Data excerpts

--

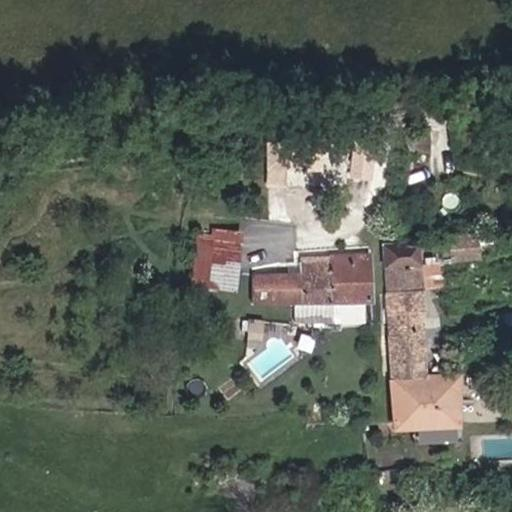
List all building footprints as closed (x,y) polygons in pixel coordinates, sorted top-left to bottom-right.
[(406,130),(408,149),(430,146),(428,128),(406,130)] [(319,169),(320,139),(288,138),(287,168),(319,169)] [(356,139),(350,174),(369,177),(374,141),(356,139)] [(239,234),(198,228),(191,284),(232,290),(239,234)] [(474,234),(451,237),(452,257),(476,256),(474,234)] [(419,242),(383,244),(384,267),(386,291),(422,288),(420,266),(420,264),(419,242)] [(288,273),(251,274),(251,302),(294,302),(293,322),(363,321),(363,301),(370,301),(369,253),(344,254),(329,254),(329,255),(300,257),(300,261),(300,273),(288,273)] [(300,273),(300,261),(288,261),(288,273),(300,273)] [(420,266),(422,288),(435,286),(441,286),(439,264),(420,266)] [(422,288),(386,291),(387,313),(423,313),(422,288)] [(423,313),(387,313),(388,332),(412,332),(412,347),(424,347),(423,313)] [(412,332),(388,332),(390,377),(425,375),(424,347),(412,347),(412,332)] [(425,375),(390,377),(392,419),(392,425),(413,425),(456,422),(457,375),(435,375),(425,375)] [(392,419),(377,420),(379,436),(393,434),(392,425),(392,419)] [(221,465),(214,493),(247,501),(254,473),(221,465)]
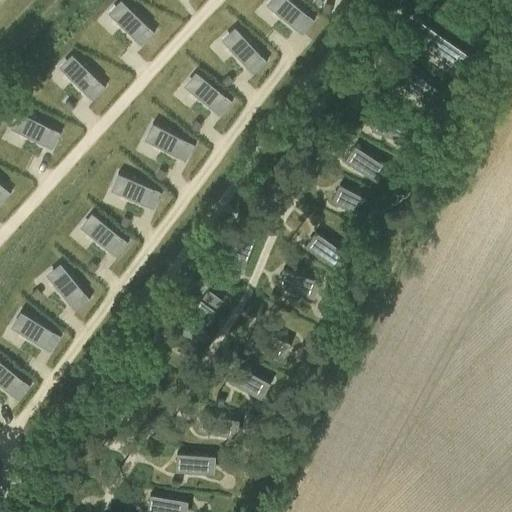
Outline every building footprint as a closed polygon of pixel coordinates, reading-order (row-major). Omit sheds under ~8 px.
[(292,0),(279,0),(273,8),(296,27),(298,29),(303,32),(314,18),(308,13),(292,0)] [(127,5),(114,18),(136,39),(141,44),(154,31),(149,26),(127,5)] [(417,17),(407,32),(453,65),(461,54),(464,50),(462,49),(417,17)] [(241,32),(227,44),(248,66),(254,72),(267,60),(261,54),(241,32)] [(78,59),(65,72),(86,93),(92,99),(105,86),(99,80),(78,59)] [(409,67),(398,82),(423,99),(433,85),(409,67)] [(203,75),(191,90),(214,109),(220,114),(232,99),(226,94),(203,75)] [(377,112),(371,129),(400,139),(406,122),(377,112)] [(25,113),(17,130),(44,144),(51,147),(59,131),(52,127),(25,113)] [(161,125),(152,142),(179,155),(186,159),(194,143),(187,139),(161,125)] [(356,144),(346,159),(371,176),(381,161),(356,144)] [(126,175),(119,192),(147,204),(154,208),(161,191),(154,188),(126,175)] [(0,181),(0,203),(11,192),(5,186),(0,181)] [(339,183),(330,199),(357,213),(366,197),(339,183)] [(98,217),(87,231),(110,250),(117,255),(128,241),(122,236),(98,217)] [(242,221),(229,257),(246,263),(259,228),(242,221)] [(314,229),(303,244),(328,262),(338,247),(314,229)] [(282,269),(276,284),(277,285),(305,294),(311,277),(288,269),(283,267),(282,267),(282,269)] [(66,268),(52,280),(71,303),(76,309),(90,298),(85,291),(66,268)] [(191,274),(183,311),(201,315),(209,278),(191,274)] [(28,314),(18,330),(44,346),(51,350),(60,334),(54,330),(28,314)] [(256,325),(248,342),(275,355),(283,339),(256,325)] [(0,360),(0,383),(12,393),(19,398),(30,384),(24,379),(0,360)] [(234,362),(227,378),(254,391),(262,375),(234,362)] [(142,366),(116,394),(130,406),(155,378),(142,366)] [(202,412),(199,429),(228,435),(232,417),(202,412)] [(177,452),(176,470),(206,471),(207,459),(207,453),(191,453),(177,452)] [(149,494),(146,511),(147,511),(177,511),(179,499),(149,494)] [(51,503),(43,511),(73,511),(56,497),(51,503)]
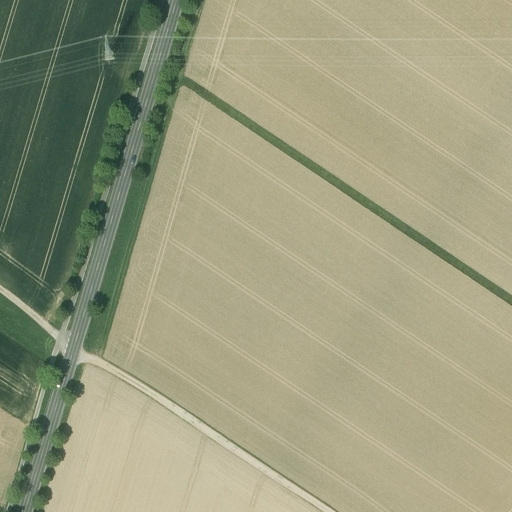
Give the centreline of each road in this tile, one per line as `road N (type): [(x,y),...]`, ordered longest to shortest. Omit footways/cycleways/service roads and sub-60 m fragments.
road 1 (primary): [(24,511),(176,0)]
road 2 (track): [(328,511),(73,349),(0,290)]
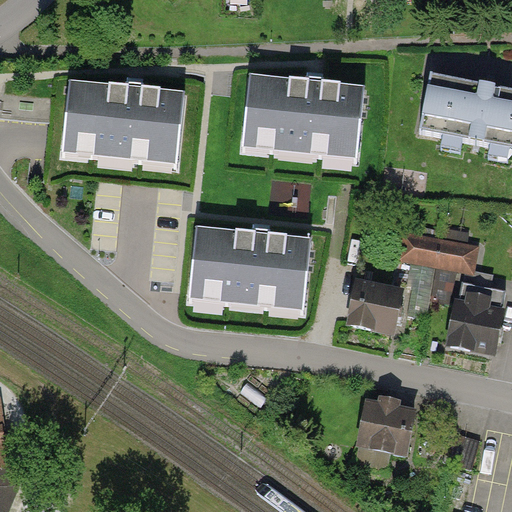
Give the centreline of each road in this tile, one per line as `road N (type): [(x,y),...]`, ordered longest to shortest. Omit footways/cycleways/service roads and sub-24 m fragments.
road 1 (residential): [(245,349),(160,329),(0,177)]
road 2 (residential): [(245,349),(511,398)]
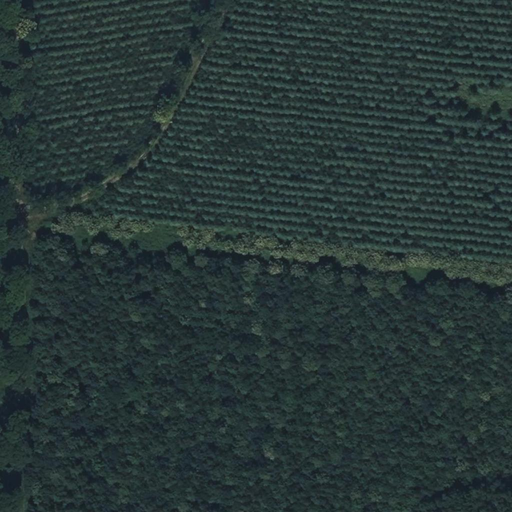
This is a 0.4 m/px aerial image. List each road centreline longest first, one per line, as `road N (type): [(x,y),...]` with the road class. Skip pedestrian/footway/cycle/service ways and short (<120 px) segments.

--

The exercise. Update the entries from the line containing "sub-24 m fragments." through the end of the entries, inclusive, replacing "centreline" with "centerline" and keeping everything else unchanged. Leave the pictures out of your answer.

Final result.
Give the centerline of each road in this tile, one per line as `road N (type): [(x,y),...]`, ordered longest to shortest. Omit footways/cycleways/service roads and sub-24 m fragments.
road 1 (residential): [(245,349),(160,329),(0,177)]
road 2 (residential): [(245,349),(511,398)]
This is a 0.4 m/px aerial image. List each road centerline longest first, one per line, as `road N (type): [(x,y),...]` with the road class. Skip pedestrian/footway/cycle/service ways and short (<120 px) segments.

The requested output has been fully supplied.